Edit the lines between the one holding "Based on their positions, is" and the one holding "Is glossy leather chair at right in", inclusive, changing "glossy leather chair" to "shiny leather armchair" and leaving all else the same. Give back only those lines.

> _Information supplied_
BEGIN
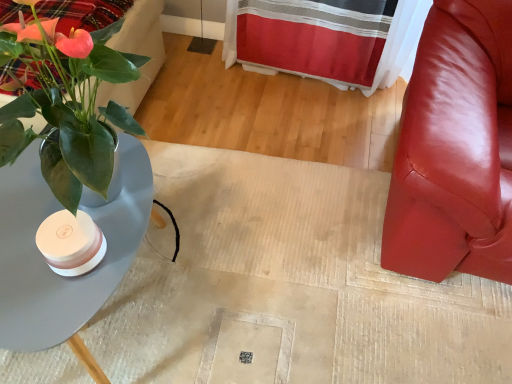
This screenshot has height=384, width=512. Identify the location of velvet plaid bedding at upper left. (83, 12).

This screenshot has width=512, height=384. What are the coordinates of `green glossy plant at left` in the screenshot? It's located at (66, 102).

What is the approximate height of glossy leather chair at right?

It is 86.35 centimeters.

This screenshot has height=384, width=512. What do you see at coordinates (292, 280) in the screenshot?
I see `matte white vase at left` at bounding box center [292, 280].

This screenshot has height=384, width=512. In order to click on matte gray table at left in this screenshot , I will do pyautogui.click(x=47, y=265).

Find the location of a particular element. velvet plaid bedding at upper left is located at coordinates (83, 12).

Consider the image. Which is closer, (x=83, y=6) or (x=181, y=302)?

The point (x=83, y=6) is in front.

From a real-world perspective, who is located higher, velvet plaid bedding at upper left or matte white vase at left?

In real-world perspective, velvet plaid bedding at upper left is above.

Is velvet plaid bedding at upper left beside matte white vase at left?

No.

Could you tell me if velvet plaid bedding at upper left is turned towards matte white vase at left?

No, velvet plaid bedding at upper left does not turn towards matte white vase at left.

From the image's perspective, which is below, matte white vase at left or matte gray table at left?

matte white vase at left.

Is matte white vase at left facing away from matte gray table at left?

No.

The image size is (512, 384). I want to click on table on the left of matte white vase at left, so click(x=47, y=265).

From a real-world perspective, who is located lower, matte gray table at left or glossy leather chair at right?

matte gray table at left, from a real-world perspective.

Based on the photo, from the image's perspective, is matte gray table at left above or below glossy leather chair at right?

matte gray table at left is below glossy leather chair at right.

Which is more to the left, matte gray table at left or glossy leather chair at right?

matte gray table at left is more to the left.

Considering the sizes of objects matte gray table at left and glossy leather chair at right in the image provided, who is wider, matte gray table at left or glossy leather chair at right?

glossy leather chair at right is wider.

Between green glossy plant at left and glossy leather chair at right, which one appears on the left side from the viewer's perspective?

green glossy plant at left.

In terms of height, does green glossy plant at left look taller or shorter compared to glossy leather chair at right?

green glossy plant at left is shorter than glossy leather chair at right.

Considering the relative sizes of green glossy plant at left and glossy leather chair at right in the image provided, is green glossy plant at left wider than glossy leather chair at right?

Indeed, green glossy plant at left has a greater width compared to glossy leather chair at right.

Considering the relative sizes of green glossy plant at left and glossy leather chair at right in the image provided, is green glossy plant at left smaller than glossy leather chair at right?

No.

Which is in front, point (189, 290) or point (82, 134)?

The point (82, 134) is closer.

Is matte white vase at left inside the boundaries of green glossy plant at left, or outside?

matte white vase at left exists outside the volume of green glossy plant at left.

From their relative heights in the image, would you say matte white vase at left is taller or shorter than green glossy plant at left?

Considering their sizes, matte white vase at left has less height than green glossy plant at left.

Between matte white vase at left and green glossy plant at left, which one has larger size?

green glossy plant at left is bigger.

Based on their positions, is glossy leather chair at right located to the left or right of green glossy plant at left?

Clearly, glossy leather chair at right is on the right of green glossy plant at left in the image.

Is glossy leather chair at right in front of or behind green glossy plant at left in the image?

glossy leather chair at right is positioned closer to the viewer than green glossy plant at left.

Who is taller, glossy leather chair at right or green glossy plant at left?

Standing taller between the two is glossy leather chair at right.

Is point (435, 210) positioned behind point (55, 79)?

Yes, point (435, 210) is behind point (55, 79).

Does matte gray table at left turn towards green glossy plant at left?

No, matte gray table at left is not oriented towards green glossy plant at left.

Does point (75, 295) appear closer or farther from the camera than point (104, 159)?

Point (75, 295) is positioned farther from the camera compared to point (104, 159).

From the image's perspective, is matte gray table at left under green glossy plant at left?

Yes, from the image's perspective, matte gray table at left is beneath green glossy plant at left.

How distant is matte gray table at left from green glossy plant at left?

They are 8.87 inches apart.

At what (x,y) coordinates should I click in order to perform the action: click on plain below the velvet plaid bedding at upper left (from the image's perspective). Please return your answer as a coordinate pair (x, y). The height and width of the screenshot is (384, 512). Looking at the image, I should click on (292, 280).

This screenshot has height=384, width=512. I want to click on table that appears above the matte white vase at left (from the image's perspective), so click(x=47, y=265).

Estimate the real-world distances between objects in this image. Which object is further from glossy leather chair at right, matte white vase at left or velvet plaid bedding at upper left?

The object further to glossy leather chair at right is velvet plaid bedding at upper left.

Based on their spatial positions, is glossy leather chair at right or matte white vase at left closer to green glossy plant at left?

matte white vase at left is positioned closer to the anchor green glossy plant at left.

Considering their positions, is matte white vase at left positioned closer to green glossy plant at left than velvet plaid bedding at upper left?

velvet plaid bedding at upper left lies closer to green glossy plant at left than the other object.

Based on their spatial positions, is green glossy plant at left or glossy leather chair at right further from matte gray table at left?

The object further to matte gray table at left is glossy leather chair at right.

Based on their spatial positions, is matte gray table at left or glossy leather chair at right closer to velvet plaid bedding at upper left?

Based on the image, matte gray table at left appears to be nearer to velvet plaid bedding at upper left.

Considering their positions, is matte gray table at left positioned closer to velvet plaid bedding at upper left than green glossy plant at left?

green glossy plant at left is positioned closer to the anchor velvet plaid bedding at upper left.

Based on their spatial positions, is matte gray table at left or green glossy plant at left closer to glossy leather chair at right?

Based on the image, green glossy plant at left appears to be nearer to glossy leather chair at right.

Considering their positions, is green glossy plant at left positioned closer to glossy leather chair at right than velvet plaid bedding at upper left?

green glossy plant at left is closer to glossy leather chair at right.

Locate an element on the screen. Image resolution: width=512 pixels, height=384 pixels. bedding between green glossy plant at left and matte white vase at left in the horizontal direction is located at coordinates (83, 12).

Identify the location of bedding between green glossy plant at left and glossy leather chair at right. The width and height of the screenshot is (512, 384). (83, 12).

Find the location of `table between velvet plaid bedding at upper left and matte white vase at left in the vertical direction`. table between velvet plaid bedding at upper left and matte white vase at left in the vertical direction is located at coordinates (47, 265).

Where is `table between green glossy plant at left and glossy leather chair at right from left to right`? The height and width of the screenshot is (384, 512). table between green glossy plant at left and glossy leather chair at right from left to right is located at coordinates (47, 265).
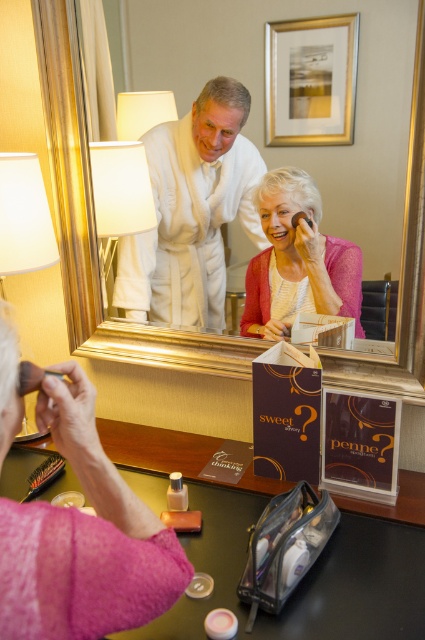
What do you see at coordinates (192, 212) in the screenshot? Image resolution: width=425 pixels, height=640 pixels. I see `white bathrobe at upper center` at bounding box center [192, 212].

Is point (218, 154) farther from camera compared to point (272, 320)?

No, it is not.

Does point (180, 282) come farther from viewer compared to point (263, 298)?

Yes.

Locate an element on the screen. white bathrobe at upper center is located at coordinates (192, 212).

Based on the photo, between pink fabric laugh at lower left and white fabric lampshade at upper left, which one is positioned higher?

white fabric lampshade at upper left is above.

Between point (8, 440) and point (135, 161), which one is positioned in front?

Point (8, 440)

Where is `pink fabric laugh at lower left`? The height and width of the screenshot is (640, 425). pink fabric laugh at lower left is located at coordinates (84, 538).

Is point (36, 582) positioned before point (59, 458)?

Yes, point (36, 582) is in front of point (59, 458).

Image resolution: width=425 pixels, height=640 pixels. In order to click on pink fabric laugh at lower left in this screenshot , I will do `click(84, 538)`.

This screenshot has height=640, width=425. I want to click on pink fabric laugh at lower left, so click(84, 538).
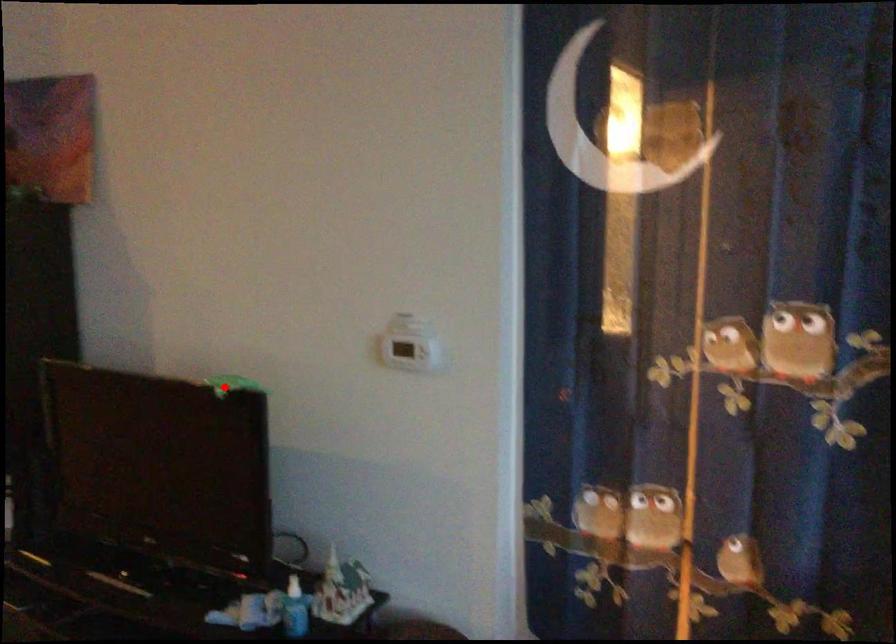
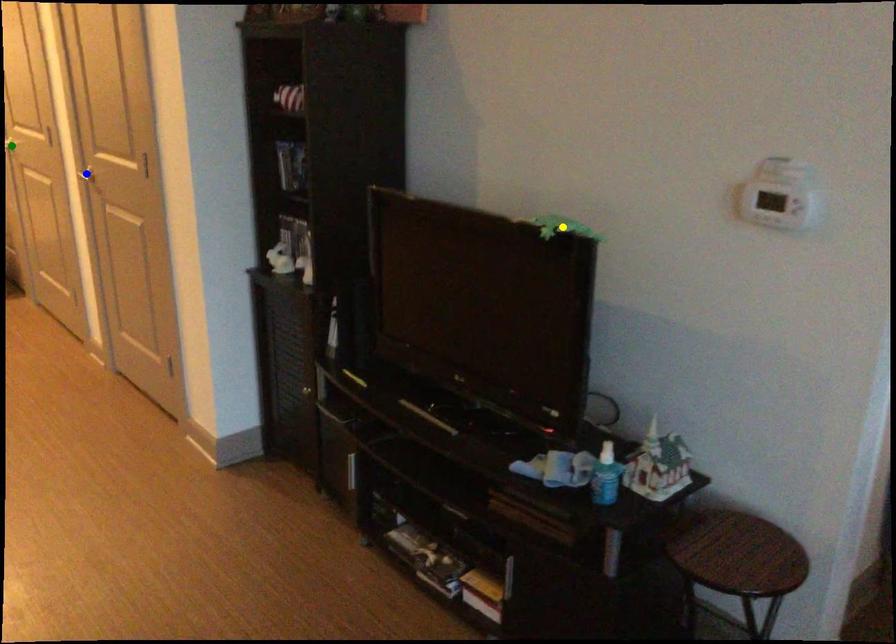
Question: I am providing you with two images of the same scene from different viewpoints. A red point is marked on the first image. You are given multiple points on the second image. Which point in image 2 is actually the same real-world point as the red point in image 1?

Choices:
 (A) green point
 (B) yellow point
 (C) blue point

Answer: (B)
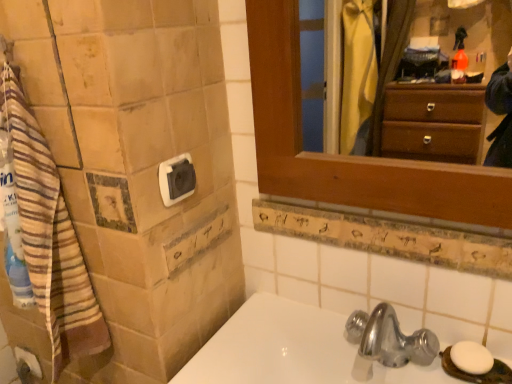
Where is `free location to the left of white matte soap at lower right`? Image resolution: width=512 pixels, height=384 pixels. free location to the left of white matte soap at lower right is located at coordinates (385, 355).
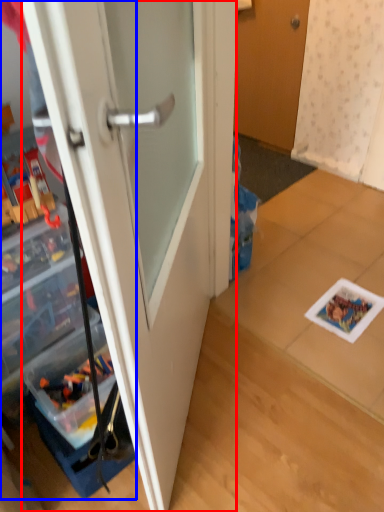
Question: Which object appears closest to the camera in this image, door (highlighted by a red box) or cabinetry (highlighted by a blue box)?

Choices:
 (A) door
 (B) cabinetry

Answer: (A)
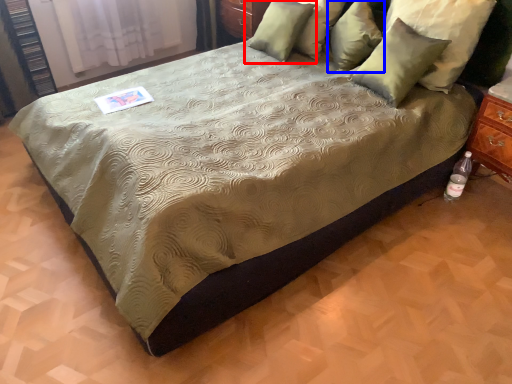
Question: Which of the following is the closest to the observer, pillow (highlighted by a red box) or pillow (highlighted by a blue box)?

Choices:
 (A) pillow
 (B) pillow

Answer: (B)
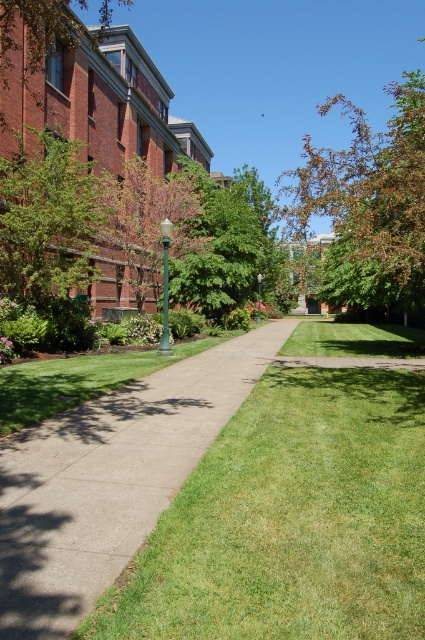
Does green leafy tree at left have a lesser width compared to brown wood tree at upper left?

Yes, green leafy tree at left is thinner than brown wood tree at upper left.

Between green leafy tree at left and brown wood tree at upper left, which one is positioned lower?

green leafy tree at left is lower down.

Find the location of `green leafy tree at left`. green leafy tree at left is located at coordinates (48, 218).

Is point (302, 220) positioned after point (150, 221)?

No, it is in front of (150, 221).

Can you confirm if brown leafy tree at upper center is positioned to the left of green leafy tree at center?

In fact, brown leafy tree at upper center is to the right of green leafy tree at center.

Does point (346, 288) come in front of point (155, 285)?

Yes, it is.

You are a GUI agent. You are given a task and a screenshot of the screen. Output one action in this format:
    pyautogui.click(x=<x>, y=<y>)
    Task: Click on the brown leafy tree at upper center
    This screenshot has width=425, height=640.
    Given the screenshot: What is the action you would take?
    pyautogui.click(x=368, y=202)

Is brown leafy tree at upper center shorter than green leafy tree at left?

No.

Is point (309, 147) closer to viewer compared to point (19, 196)?

No, (309, 147) is further to viewer.

Looking at this image, who is more distant from viewer, (422, 172) or (70, 220)?

Positioned behind is point (70, 220).

Where is `brown leafy tree at upper center`? brown leafy tree at upper center is located at coordinates (368, 202).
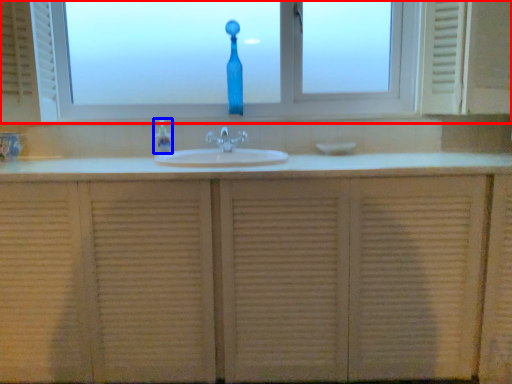
Question: Which point is further to the camera, window (highlighted by a red box) or soap dispenser (highlighted by a blue box)?

Choices:
 (A) window
 (B) soap dispenser

Answer: (A)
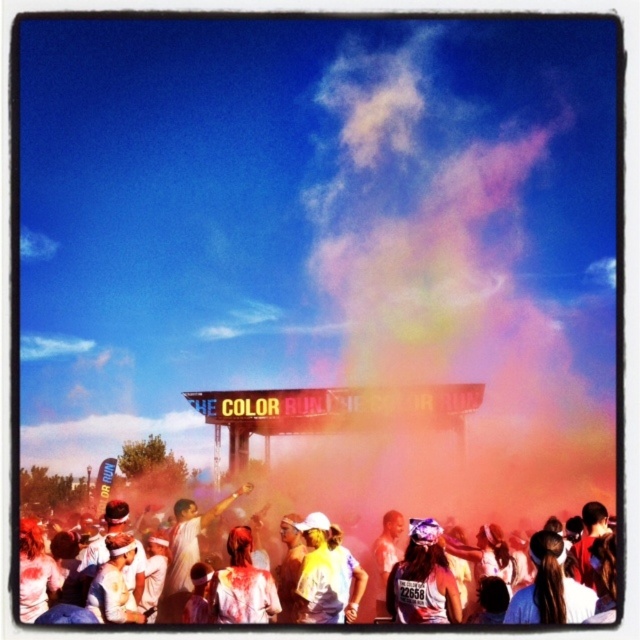
Question: Is white matte shirt at lower center wider than matte white tank top at center?

Choices:
 (A) no
 (B) yes

Answer: (B)

Question: Which point is farther from the camera taking this photo?

Choices:
 (A) (102, 573)
 (B) (451, 621)

Answer: (A)

Question: Can you confirm if white matte shirt at lower center is positioned below matte white tank top at center?

Choices:
 (A) no
 (B) yes

Answer: (A)

Question: Can you confirm if white matte shirt at lower center is wider than matte white tank top at center?

Choices:
 (A) no
 (B) yes

Answer: (B)

Question: Which point is farther to the camera?

Choices:
 (A) white matte shirt at lower center
 (B) matte white tank top at center

Answer: (B)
END
> _Result for this task_
Based on their positions, is shiny leather armchair at right located to the left or right of green glossy plant at left?

Clearly, shiny leather armchair at right is on the right of green glossy plant at left in the image.

Is shiny leather armchair at right in front of or behind green glossy plant at left in the image?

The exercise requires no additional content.